Set out each line from the following listing that includes the word "pink".

○ ○ ○

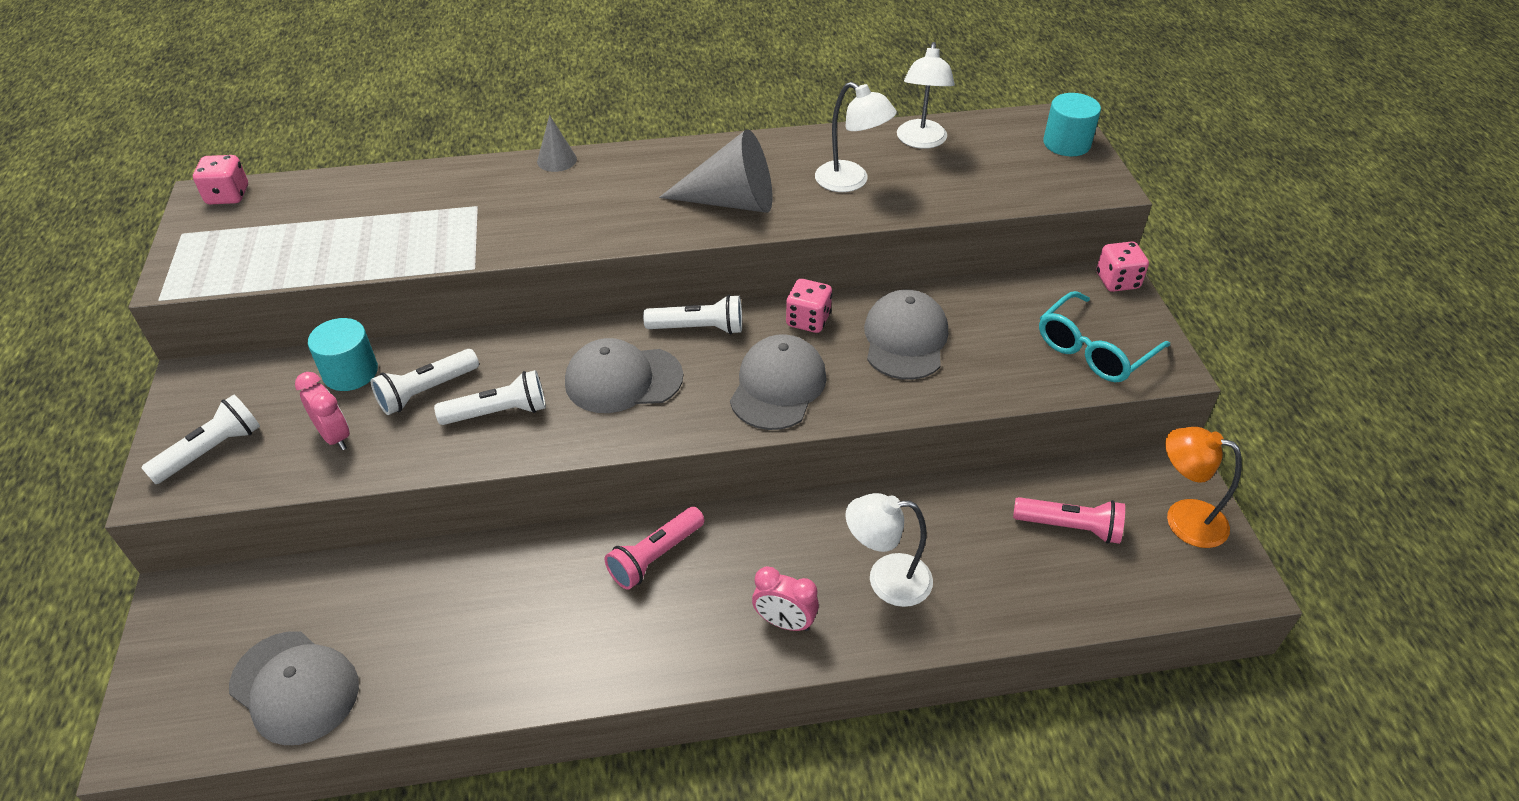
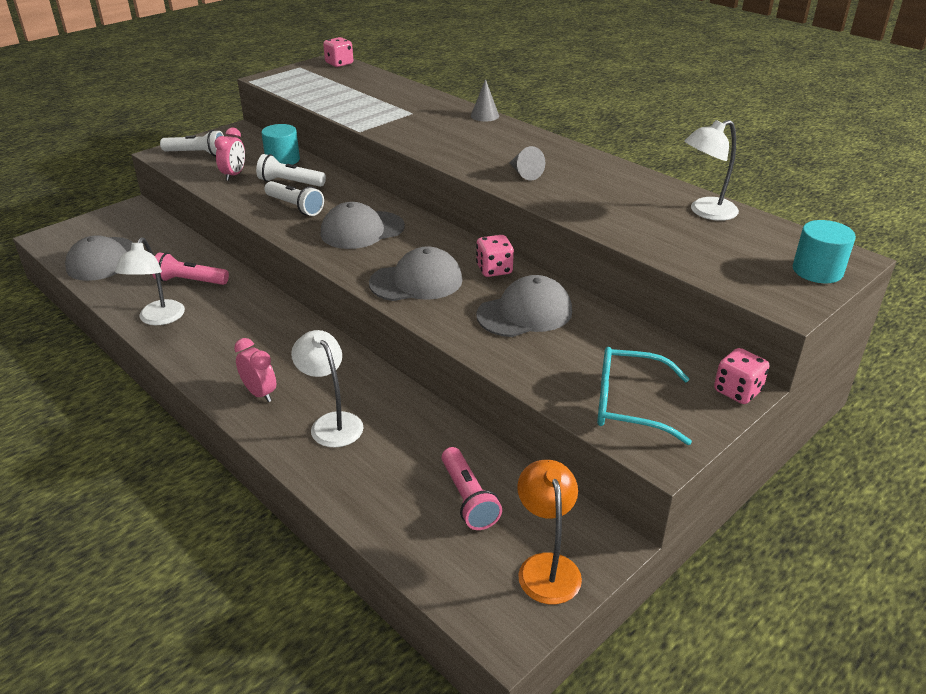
camera: 55 degrees right, 10 degrees down
(623, 379) = (362, 230): grey cap -> grey cap turned 75 degrees counterclockwise
(655, 556) = (272, 325): pink flashlight -> pink flashlight (190, 281)
(699, 328) = (436, 236): white flashlight -> none
(731, 201) = (524, 173): grey cone -> grey cone, size x0.51
(784, 622) = (260, 393): pink clock -> pink clock turned 150 degrees clockwise
(851, 182) = (611, 203): white lamp -> white lamp (158, 319)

○ ○ ○

[COMPLETED TASK]
(655, 556) = (272, 325): pink flashlight -> pink flashlight (190, 281)
(784, 622) = (260, 393): pink clock -> pink clock turned 150 degrees clockwise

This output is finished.